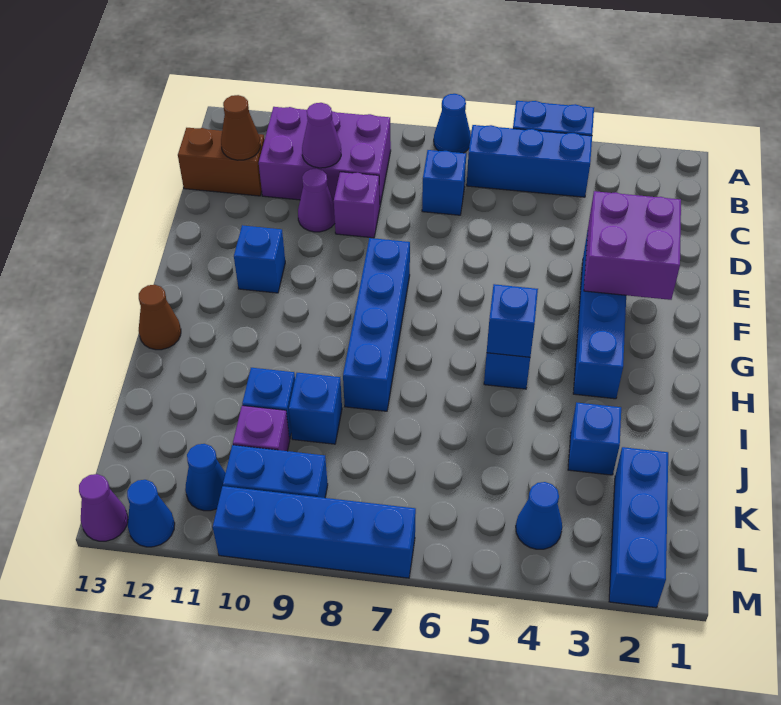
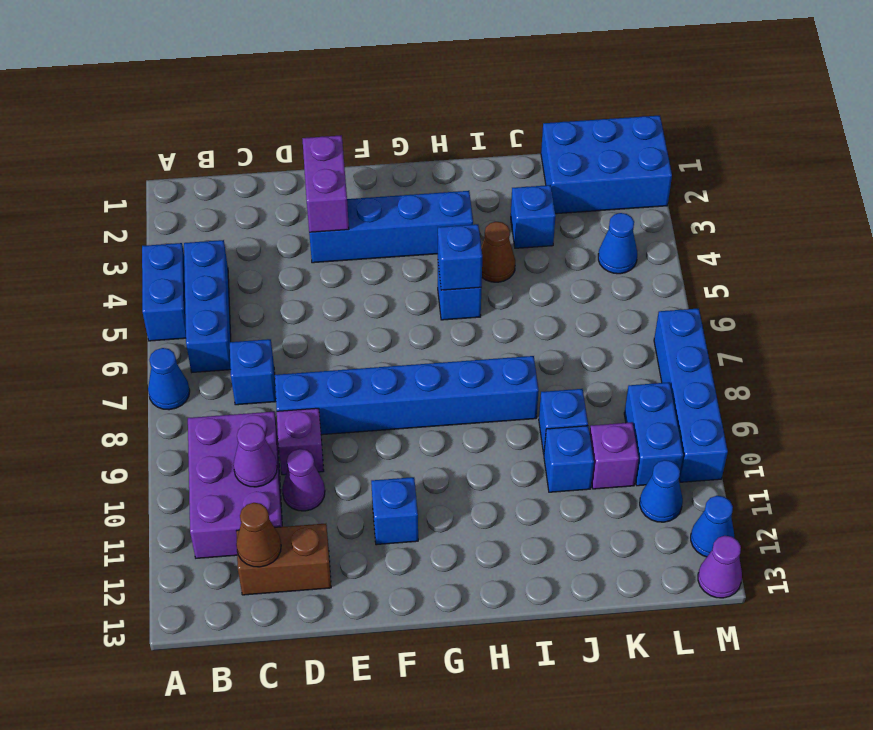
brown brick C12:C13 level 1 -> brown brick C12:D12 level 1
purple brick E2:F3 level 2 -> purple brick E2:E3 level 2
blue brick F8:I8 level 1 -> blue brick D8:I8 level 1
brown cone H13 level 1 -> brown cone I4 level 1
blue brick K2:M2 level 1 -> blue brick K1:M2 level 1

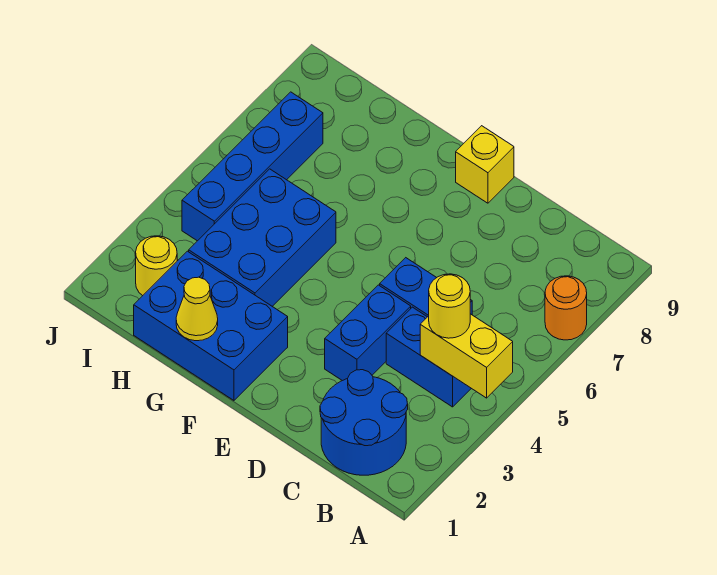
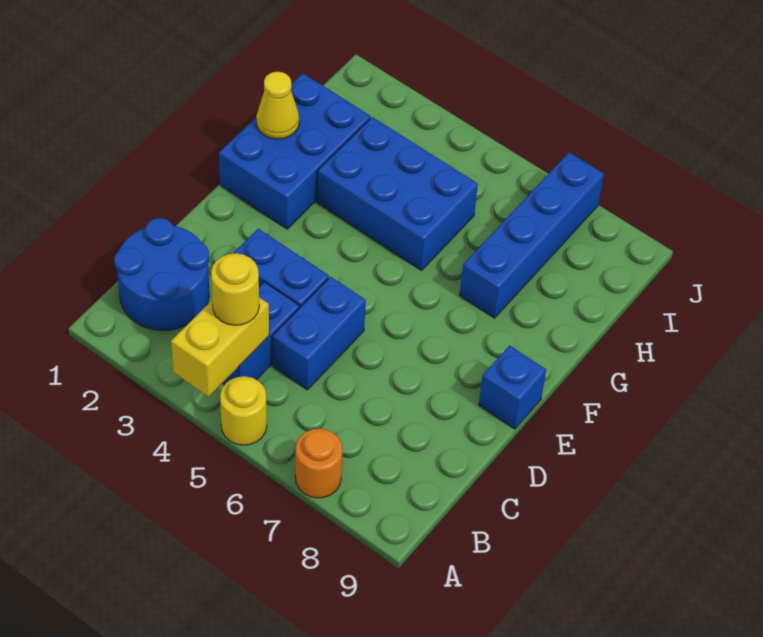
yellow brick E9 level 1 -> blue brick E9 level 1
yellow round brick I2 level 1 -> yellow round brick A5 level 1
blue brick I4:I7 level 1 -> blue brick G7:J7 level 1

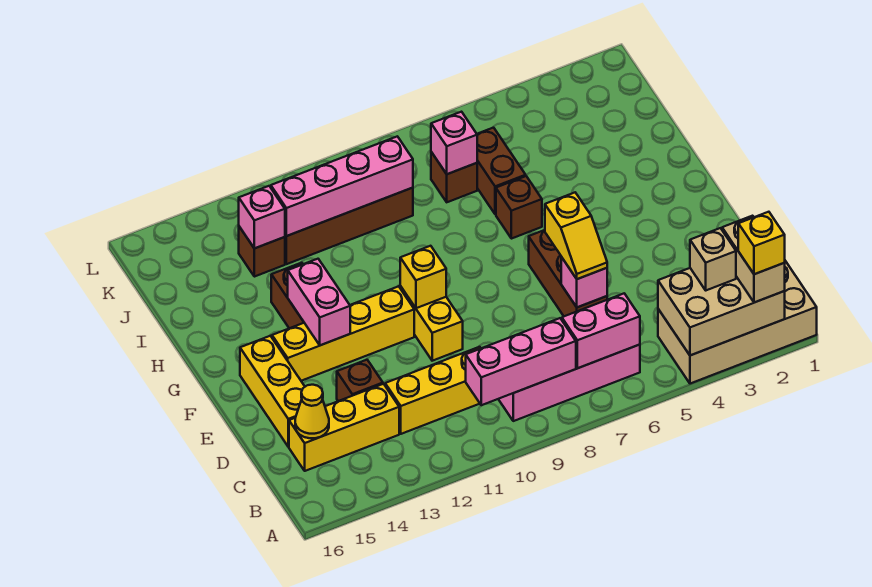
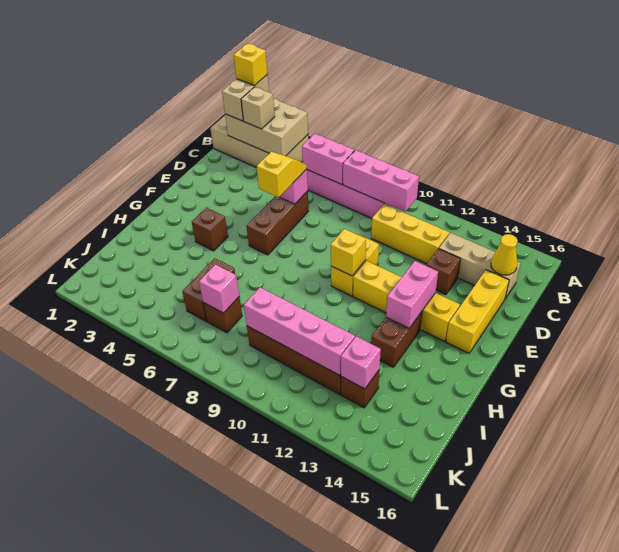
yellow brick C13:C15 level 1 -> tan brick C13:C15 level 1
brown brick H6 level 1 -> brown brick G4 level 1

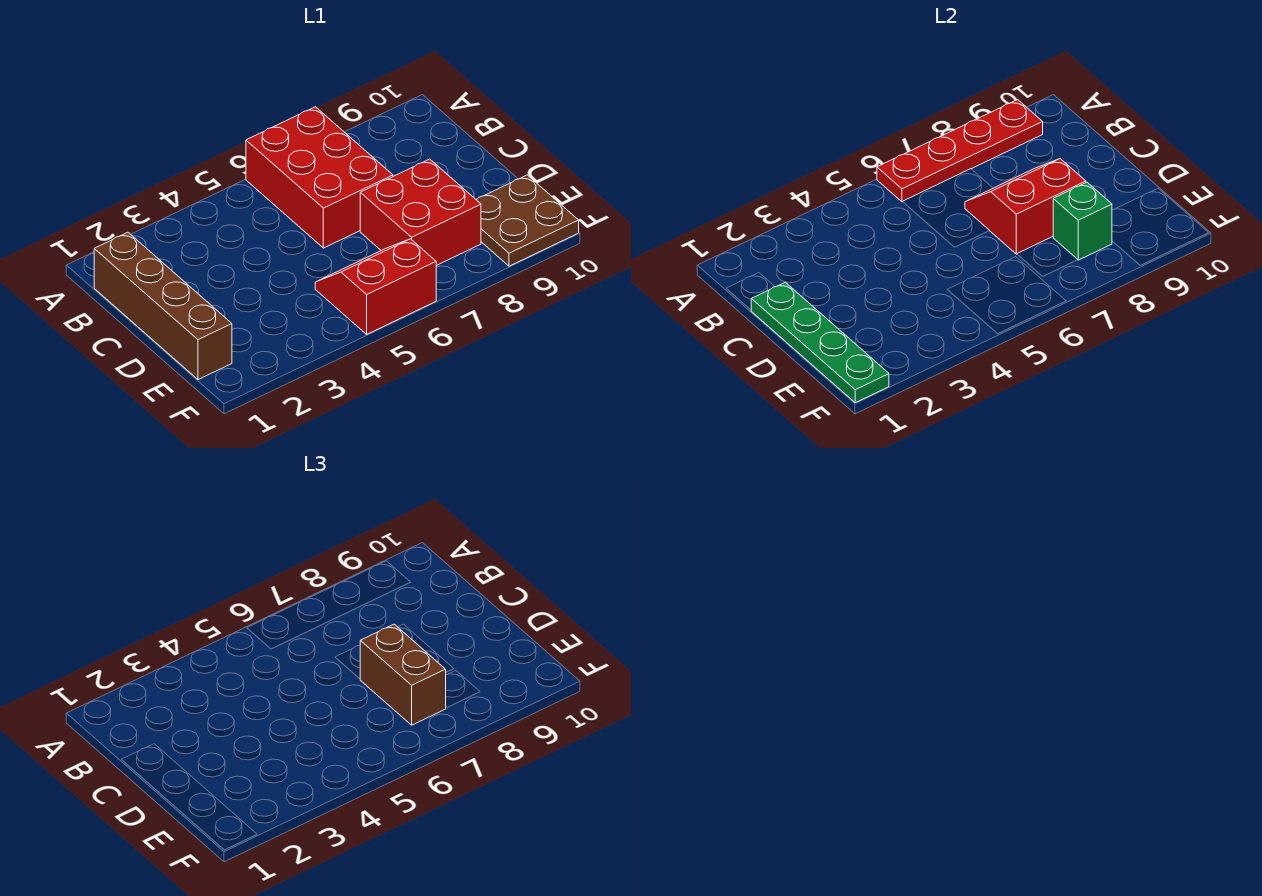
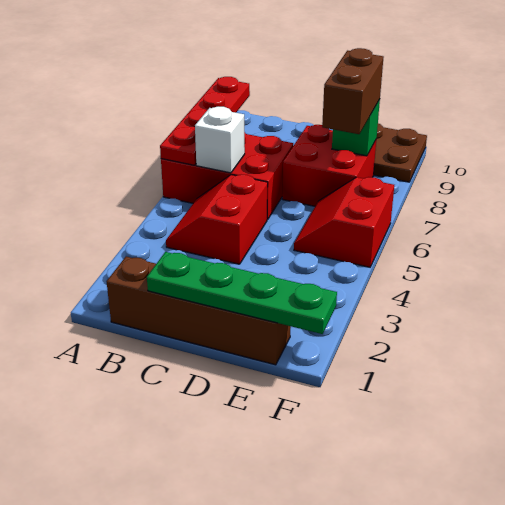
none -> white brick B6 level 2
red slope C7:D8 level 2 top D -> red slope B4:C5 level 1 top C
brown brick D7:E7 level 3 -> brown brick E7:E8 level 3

· · · · ·

(YOUR INSTRUCTIONS)
Everything in the records above should be printed exactly, apart from the pictures.

(RESULT OF THE TASK)
brown brick C12:C13 level 1 -> brown brick C12:D12 level 1
purple brick E2:F3 level 2 -> purple brick E2:E3 level 2
blue brick F8:I8 level 1 -> blue brick D8:I8 level 1
brown cone H13 level 1 -> brown cone I4 level 1
blue brick K2:M2 level 1 -> blue brick K1:M2 level 1

yellow brick E9 level 1 -> blue brick E9 level 1
yellow round brick I2 level 1 -> yellow round brick A5 level 1
blue brick I4:I7 level 1 -> blue brick G7:J7 level 1

yellow brick C13:C15 level 1 -> tan brick C13:C15 level 1
brown brick H6 level 1 -> brown brick G4 level 1

none -> white brick B6 level 2
red slope C7:D8 level 2 top D -> red slope B4:C5 level 1 top C
brown brick D7:E7 level 3 -> brown brick E7:E8 level 3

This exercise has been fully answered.